WHAT YOU HAVE TO DO
Among the entries below, take the line with "camera: 70 degrees right, 10 degrees up" and the line with "none -> brown spray bottle [509,507,546,567]", and output them and every line between them exactly, with nothing else.

Start of RECORDS FOR THIS TASK

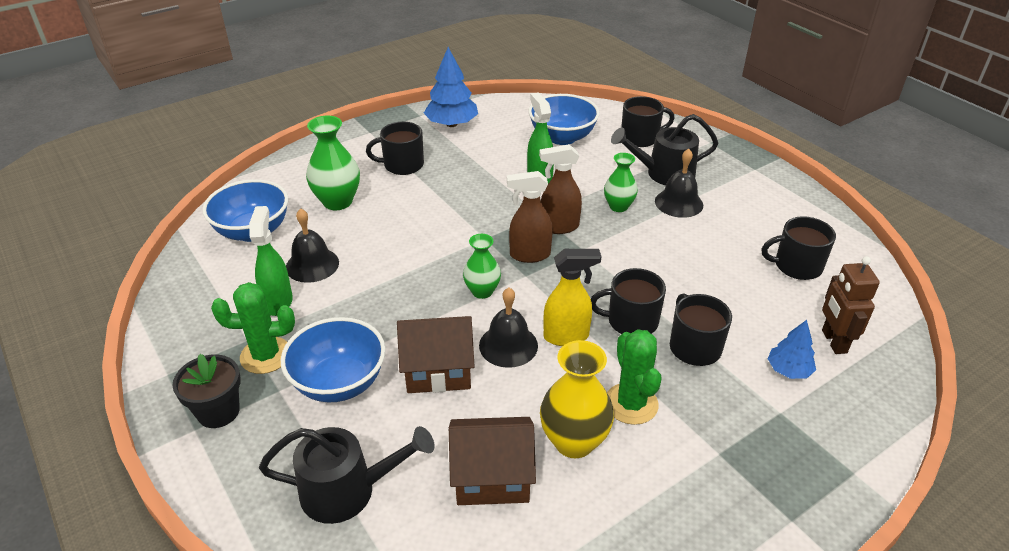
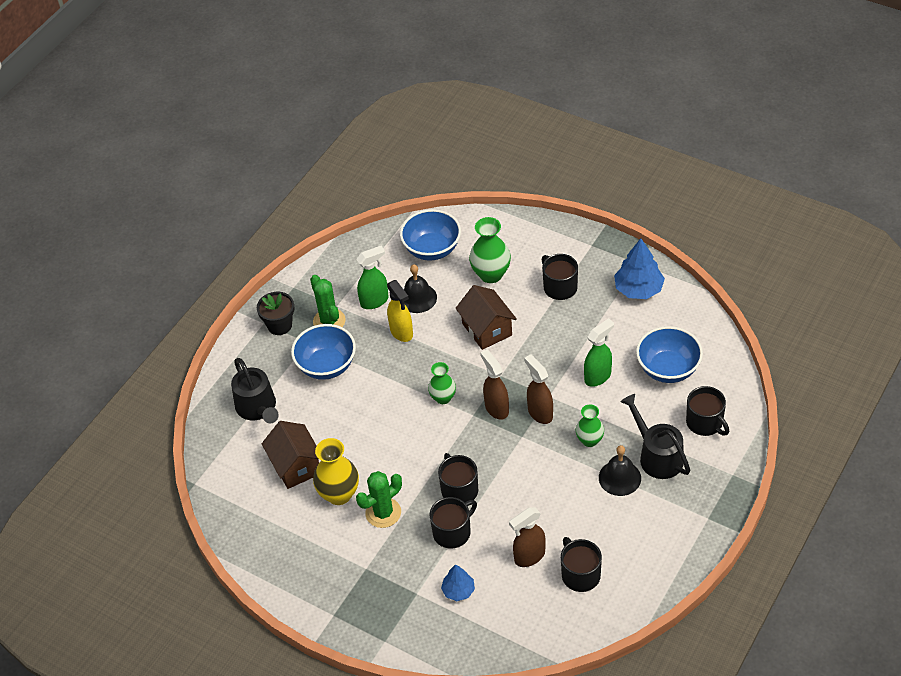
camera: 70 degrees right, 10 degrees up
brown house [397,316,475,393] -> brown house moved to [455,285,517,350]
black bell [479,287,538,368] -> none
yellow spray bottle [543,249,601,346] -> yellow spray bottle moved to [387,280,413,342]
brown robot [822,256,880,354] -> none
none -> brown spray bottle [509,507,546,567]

End of RECORDS FOR THIS TASK
Start of RECORDS FOR THIS TASK

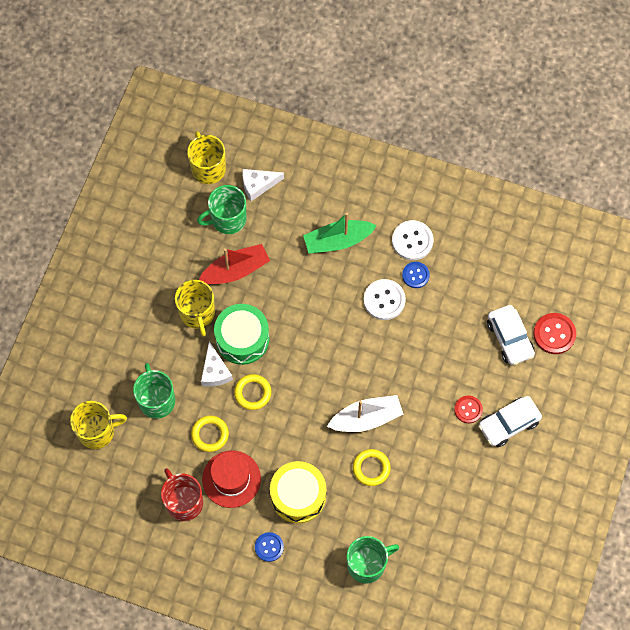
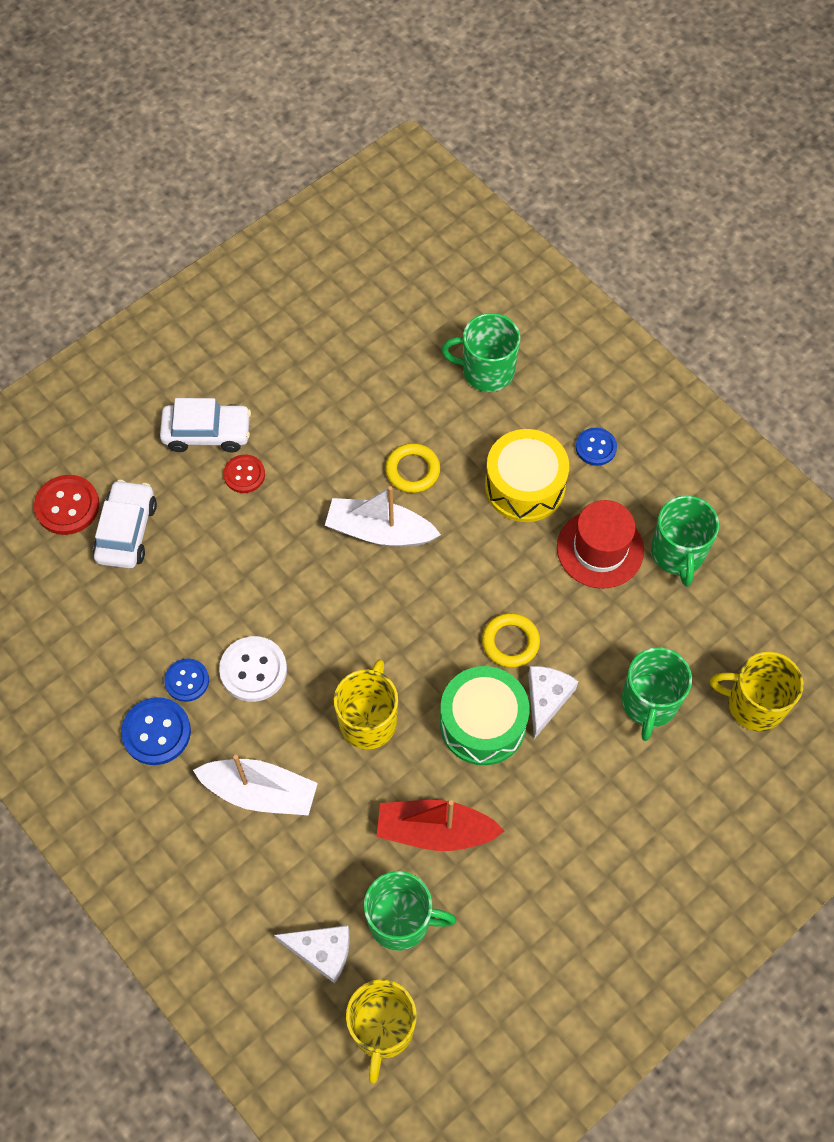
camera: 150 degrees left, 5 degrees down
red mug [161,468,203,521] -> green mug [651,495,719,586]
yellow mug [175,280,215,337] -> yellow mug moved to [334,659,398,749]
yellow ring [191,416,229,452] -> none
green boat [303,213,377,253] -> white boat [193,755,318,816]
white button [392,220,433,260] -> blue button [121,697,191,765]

End of RECORDS FOR THIS TASK

ANSWER TO THE EXERCISE
camera: 70 degrees right, 10 degrees up
brown house [397,316,475,393] -> brown house moved to [455,285,517,350]
black bell [479,287,538,368] -> none
yellow spray bottle [543,249,601,346] -> yellow spray bottle moved to [387,280,413,342]
brown robot [822,256,880,354] -> none
none -> brown spray bottle [509,507,546,567]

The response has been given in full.